■ **How to complete this task**: Pull each line holding the word "parking" from the data.

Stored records
*** Block opens ***
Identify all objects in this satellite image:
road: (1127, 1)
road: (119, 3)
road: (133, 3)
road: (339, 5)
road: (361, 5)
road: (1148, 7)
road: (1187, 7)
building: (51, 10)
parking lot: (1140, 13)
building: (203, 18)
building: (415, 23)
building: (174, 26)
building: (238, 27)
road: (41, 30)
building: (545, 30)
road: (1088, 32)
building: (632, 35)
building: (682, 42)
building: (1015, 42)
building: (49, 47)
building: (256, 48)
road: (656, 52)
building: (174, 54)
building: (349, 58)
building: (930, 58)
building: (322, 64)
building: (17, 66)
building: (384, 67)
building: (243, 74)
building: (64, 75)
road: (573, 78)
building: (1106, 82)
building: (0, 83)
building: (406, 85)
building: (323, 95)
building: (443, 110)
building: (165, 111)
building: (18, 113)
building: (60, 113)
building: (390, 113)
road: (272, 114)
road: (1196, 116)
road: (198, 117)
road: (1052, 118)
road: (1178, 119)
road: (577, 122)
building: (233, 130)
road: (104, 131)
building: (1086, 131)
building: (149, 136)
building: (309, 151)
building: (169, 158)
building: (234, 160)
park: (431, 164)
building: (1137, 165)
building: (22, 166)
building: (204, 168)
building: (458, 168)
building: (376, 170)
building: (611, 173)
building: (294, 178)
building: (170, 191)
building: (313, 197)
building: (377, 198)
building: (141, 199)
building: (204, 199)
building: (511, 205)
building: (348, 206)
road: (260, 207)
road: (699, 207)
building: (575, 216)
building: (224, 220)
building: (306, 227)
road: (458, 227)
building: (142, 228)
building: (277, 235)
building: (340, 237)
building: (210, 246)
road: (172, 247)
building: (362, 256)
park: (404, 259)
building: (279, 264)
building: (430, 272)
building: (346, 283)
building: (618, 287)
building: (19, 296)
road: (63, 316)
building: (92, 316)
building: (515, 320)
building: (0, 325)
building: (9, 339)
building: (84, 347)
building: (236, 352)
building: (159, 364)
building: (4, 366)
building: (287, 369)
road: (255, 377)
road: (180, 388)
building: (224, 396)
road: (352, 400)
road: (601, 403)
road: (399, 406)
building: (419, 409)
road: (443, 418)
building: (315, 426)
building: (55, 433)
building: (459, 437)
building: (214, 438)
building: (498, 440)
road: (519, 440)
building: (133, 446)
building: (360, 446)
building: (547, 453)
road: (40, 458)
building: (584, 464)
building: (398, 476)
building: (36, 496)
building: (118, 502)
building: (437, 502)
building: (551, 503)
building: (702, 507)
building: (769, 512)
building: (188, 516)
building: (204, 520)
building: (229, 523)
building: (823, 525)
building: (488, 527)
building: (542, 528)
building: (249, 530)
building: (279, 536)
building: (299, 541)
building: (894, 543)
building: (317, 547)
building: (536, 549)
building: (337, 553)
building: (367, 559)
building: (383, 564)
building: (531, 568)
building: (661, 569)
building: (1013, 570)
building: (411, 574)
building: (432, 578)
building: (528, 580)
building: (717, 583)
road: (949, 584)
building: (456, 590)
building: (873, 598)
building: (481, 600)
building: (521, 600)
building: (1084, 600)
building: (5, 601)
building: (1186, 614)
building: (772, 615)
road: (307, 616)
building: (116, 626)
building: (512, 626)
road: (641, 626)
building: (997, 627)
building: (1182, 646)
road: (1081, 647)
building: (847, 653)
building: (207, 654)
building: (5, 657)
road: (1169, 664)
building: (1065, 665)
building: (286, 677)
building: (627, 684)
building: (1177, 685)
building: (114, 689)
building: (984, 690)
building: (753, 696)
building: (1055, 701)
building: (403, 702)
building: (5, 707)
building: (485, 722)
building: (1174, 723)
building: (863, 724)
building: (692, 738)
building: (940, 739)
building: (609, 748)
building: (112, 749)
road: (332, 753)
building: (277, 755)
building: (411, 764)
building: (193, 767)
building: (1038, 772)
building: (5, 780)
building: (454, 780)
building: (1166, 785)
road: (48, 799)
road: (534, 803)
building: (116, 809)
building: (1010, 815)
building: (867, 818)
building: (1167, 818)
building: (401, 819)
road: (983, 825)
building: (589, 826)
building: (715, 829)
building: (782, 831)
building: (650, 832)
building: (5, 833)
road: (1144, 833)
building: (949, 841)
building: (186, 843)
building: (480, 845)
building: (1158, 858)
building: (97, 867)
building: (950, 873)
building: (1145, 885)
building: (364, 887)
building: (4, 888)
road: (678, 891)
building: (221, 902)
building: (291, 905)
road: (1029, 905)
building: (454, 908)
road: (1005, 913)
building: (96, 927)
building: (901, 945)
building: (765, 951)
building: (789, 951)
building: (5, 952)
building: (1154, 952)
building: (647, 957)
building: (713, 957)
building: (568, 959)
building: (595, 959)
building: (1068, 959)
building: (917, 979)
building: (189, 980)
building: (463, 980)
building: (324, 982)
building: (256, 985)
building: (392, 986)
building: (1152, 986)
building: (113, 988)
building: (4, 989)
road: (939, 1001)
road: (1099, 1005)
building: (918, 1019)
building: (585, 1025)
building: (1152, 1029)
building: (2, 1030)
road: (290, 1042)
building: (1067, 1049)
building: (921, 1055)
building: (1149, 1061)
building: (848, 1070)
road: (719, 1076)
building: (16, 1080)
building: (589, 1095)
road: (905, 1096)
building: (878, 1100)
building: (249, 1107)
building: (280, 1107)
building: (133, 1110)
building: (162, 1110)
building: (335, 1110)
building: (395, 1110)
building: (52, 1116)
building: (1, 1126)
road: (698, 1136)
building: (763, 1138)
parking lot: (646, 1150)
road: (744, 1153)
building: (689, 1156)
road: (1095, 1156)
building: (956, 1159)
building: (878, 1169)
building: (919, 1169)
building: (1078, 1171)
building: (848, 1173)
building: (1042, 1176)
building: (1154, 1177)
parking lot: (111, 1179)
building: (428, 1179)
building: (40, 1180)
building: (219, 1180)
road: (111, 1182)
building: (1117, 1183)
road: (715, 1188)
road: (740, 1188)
*** Block closes ***
■ **Solution below**:
parking lot: (1140, 13)
parking lot: (646, 1150)
parking lot: (111, 1179)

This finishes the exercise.